*** Block opens ***

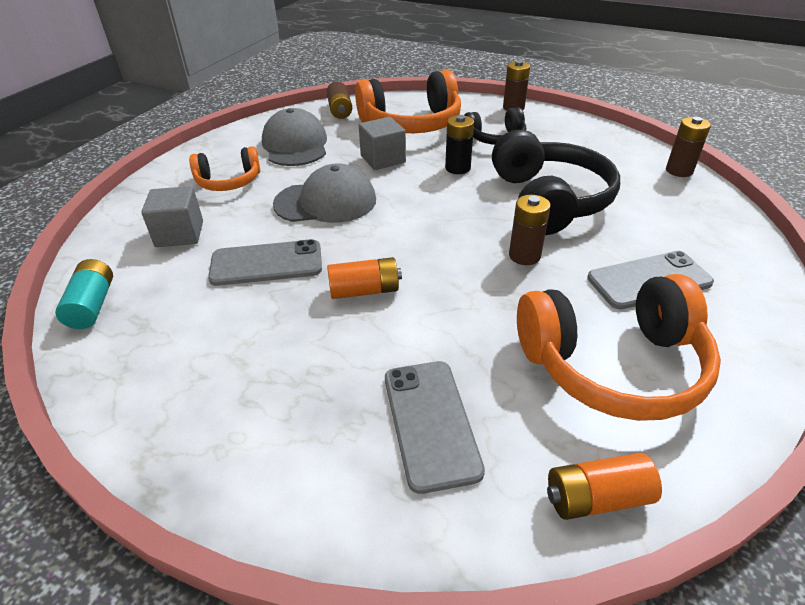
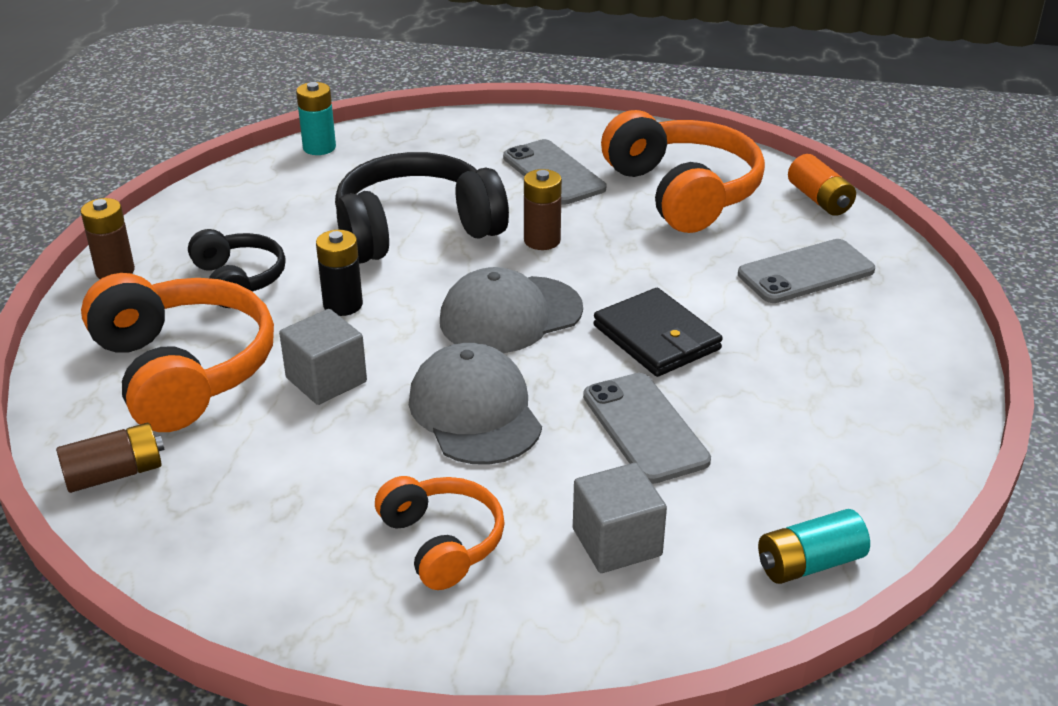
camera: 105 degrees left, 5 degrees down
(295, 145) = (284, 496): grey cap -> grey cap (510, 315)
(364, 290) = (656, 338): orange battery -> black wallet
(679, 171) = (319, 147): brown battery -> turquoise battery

*** Block closes ***

» ACTION ITEM
How many of the lines above hold the word "battery"? State that number and nothing else.

» EXPECTED ANSWER
2